[Extracted data entries]
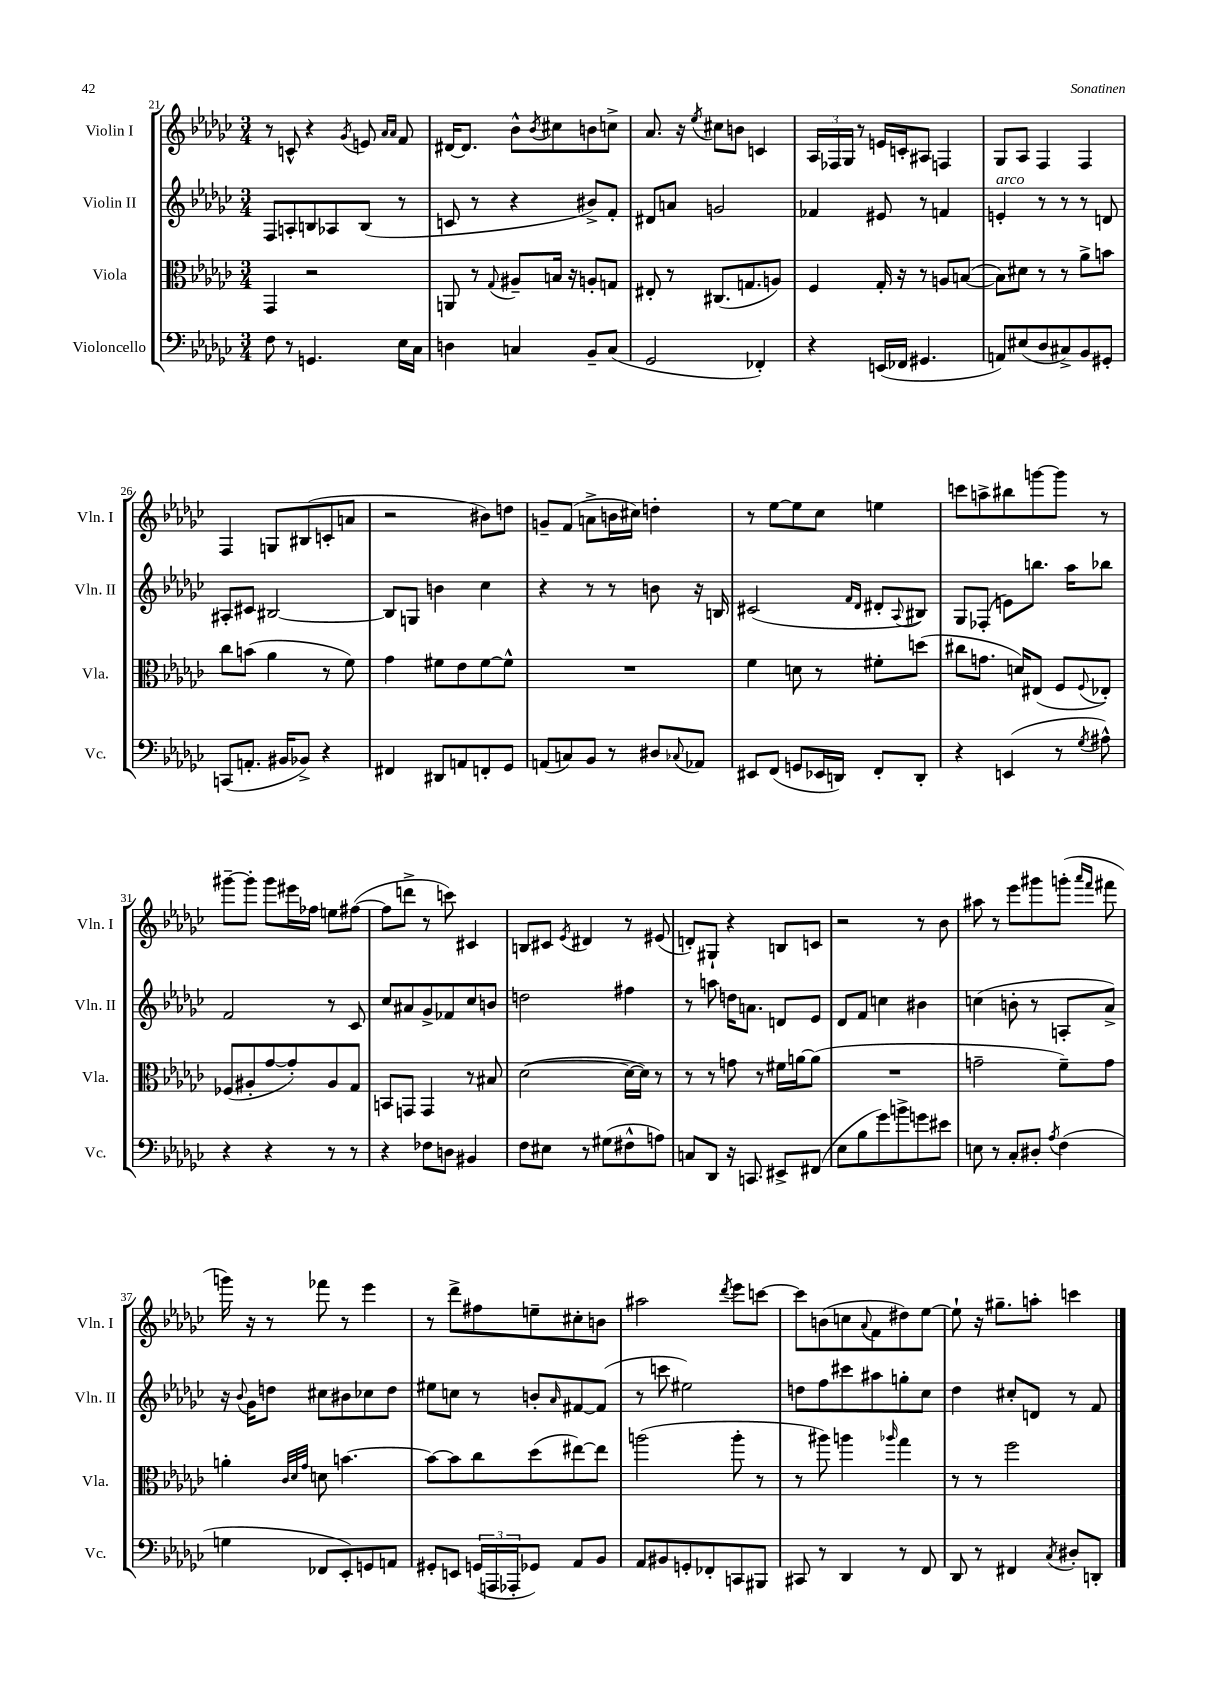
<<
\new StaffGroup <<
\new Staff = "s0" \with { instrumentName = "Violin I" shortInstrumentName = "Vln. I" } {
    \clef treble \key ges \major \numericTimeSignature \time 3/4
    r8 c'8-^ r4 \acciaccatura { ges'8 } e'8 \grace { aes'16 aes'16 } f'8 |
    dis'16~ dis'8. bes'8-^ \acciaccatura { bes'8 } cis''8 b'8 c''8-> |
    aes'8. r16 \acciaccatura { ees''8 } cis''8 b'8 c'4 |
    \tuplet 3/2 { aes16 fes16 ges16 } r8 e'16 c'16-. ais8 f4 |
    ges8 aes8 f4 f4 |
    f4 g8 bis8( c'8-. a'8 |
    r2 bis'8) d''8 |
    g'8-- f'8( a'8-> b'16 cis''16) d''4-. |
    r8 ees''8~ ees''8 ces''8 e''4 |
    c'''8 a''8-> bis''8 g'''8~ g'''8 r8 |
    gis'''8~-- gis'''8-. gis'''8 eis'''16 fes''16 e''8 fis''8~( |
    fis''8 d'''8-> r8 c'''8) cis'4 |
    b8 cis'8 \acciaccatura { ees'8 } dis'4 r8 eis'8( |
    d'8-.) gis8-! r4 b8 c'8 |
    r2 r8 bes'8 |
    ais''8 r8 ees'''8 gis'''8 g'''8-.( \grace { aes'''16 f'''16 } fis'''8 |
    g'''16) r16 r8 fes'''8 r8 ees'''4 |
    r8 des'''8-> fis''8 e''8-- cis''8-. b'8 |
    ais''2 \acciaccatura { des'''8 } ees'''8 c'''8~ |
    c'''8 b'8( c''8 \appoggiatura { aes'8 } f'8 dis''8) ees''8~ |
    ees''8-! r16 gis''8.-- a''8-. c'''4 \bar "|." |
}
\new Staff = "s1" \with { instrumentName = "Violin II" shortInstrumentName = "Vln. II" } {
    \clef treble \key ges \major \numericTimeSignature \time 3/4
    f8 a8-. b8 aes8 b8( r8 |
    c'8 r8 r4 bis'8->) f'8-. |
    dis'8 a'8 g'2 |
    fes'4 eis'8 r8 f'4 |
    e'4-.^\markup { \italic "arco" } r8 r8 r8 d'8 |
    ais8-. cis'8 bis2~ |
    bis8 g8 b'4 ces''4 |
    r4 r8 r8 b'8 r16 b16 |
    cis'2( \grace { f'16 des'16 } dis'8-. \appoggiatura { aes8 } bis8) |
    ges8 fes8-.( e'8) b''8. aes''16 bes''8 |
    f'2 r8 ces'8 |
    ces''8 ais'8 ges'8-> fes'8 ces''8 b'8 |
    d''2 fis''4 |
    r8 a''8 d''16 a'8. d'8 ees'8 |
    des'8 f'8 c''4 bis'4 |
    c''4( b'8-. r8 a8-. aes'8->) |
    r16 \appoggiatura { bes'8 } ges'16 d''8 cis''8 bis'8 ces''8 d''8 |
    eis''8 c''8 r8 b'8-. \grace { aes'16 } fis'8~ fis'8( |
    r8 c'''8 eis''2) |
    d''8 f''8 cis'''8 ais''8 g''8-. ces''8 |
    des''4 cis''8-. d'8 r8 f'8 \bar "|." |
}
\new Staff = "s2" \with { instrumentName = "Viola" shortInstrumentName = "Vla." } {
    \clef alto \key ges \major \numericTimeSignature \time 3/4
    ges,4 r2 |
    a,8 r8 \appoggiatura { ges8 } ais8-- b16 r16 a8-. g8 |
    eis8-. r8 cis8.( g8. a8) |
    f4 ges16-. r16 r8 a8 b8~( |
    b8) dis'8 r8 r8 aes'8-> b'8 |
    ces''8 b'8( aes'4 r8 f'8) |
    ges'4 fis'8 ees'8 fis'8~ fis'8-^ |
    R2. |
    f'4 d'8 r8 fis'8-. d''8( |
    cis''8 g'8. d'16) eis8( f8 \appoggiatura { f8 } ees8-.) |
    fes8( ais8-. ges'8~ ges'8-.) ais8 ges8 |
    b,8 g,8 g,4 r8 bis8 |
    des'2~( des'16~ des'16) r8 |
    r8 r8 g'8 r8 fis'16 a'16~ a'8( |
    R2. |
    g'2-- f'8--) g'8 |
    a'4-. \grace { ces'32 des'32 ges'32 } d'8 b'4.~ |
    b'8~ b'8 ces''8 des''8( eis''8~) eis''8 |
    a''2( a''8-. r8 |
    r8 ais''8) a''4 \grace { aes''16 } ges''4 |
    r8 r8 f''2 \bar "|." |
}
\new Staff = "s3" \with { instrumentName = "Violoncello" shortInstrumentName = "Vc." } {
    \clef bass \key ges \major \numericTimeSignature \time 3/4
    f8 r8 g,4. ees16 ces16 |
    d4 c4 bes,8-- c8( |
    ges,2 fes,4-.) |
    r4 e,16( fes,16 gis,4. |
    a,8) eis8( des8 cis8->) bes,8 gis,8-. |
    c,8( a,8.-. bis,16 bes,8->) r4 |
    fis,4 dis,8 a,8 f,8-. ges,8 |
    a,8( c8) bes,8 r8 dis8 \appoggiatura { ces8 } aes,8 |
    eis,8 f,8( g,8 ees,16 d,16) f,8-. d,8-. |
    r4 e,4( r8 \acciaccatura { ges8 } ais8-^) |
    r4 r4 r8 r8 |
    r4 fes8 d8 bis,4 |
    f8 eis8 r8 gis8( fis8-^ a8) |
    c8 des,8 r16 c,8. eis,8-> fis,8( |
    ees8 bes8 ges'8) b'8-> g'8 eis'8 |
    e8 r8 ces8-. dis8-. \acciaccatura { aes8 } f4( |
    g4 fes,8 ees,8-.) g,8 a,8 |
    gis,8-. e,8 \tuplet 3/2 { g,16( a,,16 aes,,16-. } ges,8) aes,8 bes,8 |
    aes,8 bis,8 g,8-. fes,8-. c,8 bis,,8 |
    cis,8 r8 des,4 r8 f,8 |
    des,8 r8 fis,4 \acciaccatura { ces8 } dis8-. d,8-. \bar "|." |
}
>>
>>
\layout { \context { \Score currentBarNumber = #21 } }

= Task details =
Copy the notation in all the records word for word, leaving out the pictures.

= Result for this task =
<<
\new StaffGroup <<
\new Staff = "s0" \with { instrumentName = "Violin I" shortInstrumentName = "Vln. I" } {
    \clef treble \key ges \major \numericTimeSignature \time 3/4
    r8 c'8-^ r4 \acciaccatura { ges'8 } e'8 \grace { aes'16 aes'16 } f'8 |
    dis'16~ dis'8. bes'8-^ \acciaccatura { bes'8 } cis''8 b'8 c''8-> |
    aes'8. r16 \acciaccatura { ees''8 } cis''8 b'8 c'4 |
    \tuplet 3/2 { aes16 fes16 ges16 } r8 e'16 c'16-. ais8 f4 |
    ges8 aes8 f4 f4 |
    f4 g8 bis8( c'8-. a'8 |
    r2 bis'8) d''8 |
    g'8-- f'8( a'8-> b'16 cis''16) d''4-. |
    r8 ees''8~ ees''8 ces''8 e''4 |
    c'''8 a''8-> bis''8 g'''8~ g'''8 r8 |
    gis'''8~-- gis'''8-. gis'''8 eis'''16 fes''16 e''8 fis''8~( |
    fis''8 d'''8-> r8 c'''8) cis'4 |
    b8 cis'8 \acciaccatura { ees'8 } dis'4 r8 eis'8( |
    d'8-.) gis8-! r4 b8 c'8 |
    r2 r8 bes'8 |
    ais''8 r8 ees'''8 gis'''8 g'''8-.( \grace { aes'''16 f'''16 } fis'''8 |
    g'''16) r16 r8 fes'''8 r8 ees'''4 |
    r8 des'''8-> fis''8 e''8-- cis''8-. b'8 |
    ais''2 \acciaccatura { des'''8 } ees'''8 c'''8~ |
    c'''8 b'8( c''8 \appoggiatura { aes'8 } f'8 dis''8) ees''8~ |
    ees''8-! r16 gis''8.-- a''8-. c'''4 \bar "|." |
}
\new Staff = "s1" \with { instrumentName = "Violin II" shortInstrumentName = "Vln. II" } {
    \clef treble \key ges \major \numericTimeSignature \time 3/4
    f8 a8-. b8 aes8 b8( r8 |
    c'8 r8 r4 bis'8->) f'8-. |
    dis'8 a'8 g'2 |
    fes'4 eis'8 r8 f'4 |
    e'4-.^\markup { \italic "arco" } r8 r8 r8 d'8 |
    ais8-. cis'8 bis2~ |
    bis8 g8 b'4 ces''4 |
    r4 r8 r8 b'8 r16 b16 |
    cis'2( \grace { f'16 des'16 } dis'8-. \appoggiatura { aes8 } bis8) |
    ges8 fes8-.( e'8) b''8. aes''16 bes''8 |
    f'2 r8 ces'8 |
    ces''8 ais'8 ges'8-> fes'8 ces''8 b'8 |
    d''2 fis''4 |
    r8 a''8 d''16 a'8. d'8 ees'8 |
    des'8 f'8 c''4 bis'4 |
    c''4( b'8-. r8 a8-. aes'8->) |
    r16 \appoggiatura { bes'8 } ges'16 d''8 cis''8 bis'8 ces''8 d''8 |
    eis''8 c''8 r8 b'8-. \grace { aes'16 } fis'8~ fis'8( |
    r8 c'''8 eis''2) |
    d''8 f''8 cis'''8 ais''8 g''8-. ces''8 |
    des''4 cis''8-. d'8 r8 f'8 \bar "|." |
}
\new Staff = "s2" \with { instrumentName = "Viola" shortInstrumentName = "Vla." } {
    \clef alto \key ges \major \numericTimeSignature \time 3/4
    ges,4 r2 |
    a,8 r8 \appoggiatura { ges8 } ais8-- b16 r16 a8-. g8 |
    eis8-. r8 cis8.( g8. a8) |
    f4 ges16-. r16 r8 a8 b8~( |
    b8) dis'8 r8 r8 aes'8-> b'8 |
    ces''8 b'8( aes'4 r8 f'8) |
    ges'4 fis'8 ees'8 fis'8~ fis'8-^ |
    R2. |
    f'4 d'8 r8 fis'8-. d''8( |
    cis''8 g'8. d'16) eis8( f8 \appoggiatura { f8 } ees8-.) |
    fes8( ais8-. ges'8~ ges'8-.) ais8 ges8 |
    b,8 g,8 g,4 r8 bis8 |
    des'2~( des'16~ des'16) r8 |
    r8 r8 g'8 r8 fis'16 a'16~ a'8( |
    R2. |
    g'2-- f'8--) g'8 |
    a'4-. \grace { ces'32 des'32 ges'32 } d'8 b'4.~ |
    b'8~ b'8 ces''8 des''8( eis''8~) eis''8 |
    a''2( a''8-. r8 |
    r8 ais''8) a''4 \grace { aes''16 } ges''4 |
    r8 r8 f''2 \bar "|." |
}
\new Staff = "s3" \with { instrumentName = "Violoncello" shortInstrumentName = "Vc." } {
    \clef bass \key ges \major \numericTimeSignature \time 3/4
    f8 r8 g,4. ees16 ces16 |
    d4 c4 bes,8-- c8( |
    ges,2 fes,4-.) |
    r4 e,16( fes,16 gis,4. |
    a,8) eis8( des8 cis8->) bes,8 gis,8-. |
    c,8( a,8.-. bis,16 bes,8->) r4 |
    fis,4 dis,8 a,8 f,8-. ges,8 |
    a,8( c8) bes,8 r8 dis8 \appoggiatura { ces8 } aes,8 |
    eis,8 f,8( g,8 ees,16 d,16) f,8-. d,8-. |
    r4 e,4( r8 \acciaccatura { ges8 } ais8-^) |
    r4 r4 r8 r8 |
    r4 fes8 d8 bis,4 |
    f8 eis8 r8 gis8( fis8-^ a8) |
    c8 des,8 r16 c,8. eis,8-> fis,8( |
    ees8 bes8 ges'8) b'8-> g'8 eis'8 |
    e8 r8 ces8-. dis8-. \acciaccatura { aes8 } f4( |
    g4 fes,8 ees,8-.) g,8 a,8 |
    gis,8-. e,8 \tuplet 3/2 { g,16( a,,16 aes,,16-. } ges,8) aes,8 bes,8 |
    aes,8 bis,8 g,8-. fes,8-. c,8 bis,,8 |
    cis,8 r8 des,4 r8 f,8 |
    des,8 r8 fis,4 \acciaccatura { ces8 } dis8-. d,8-. \bar "|." |
}
>>
>>
\layout { \context { \Score currentBarNumber = #21 } }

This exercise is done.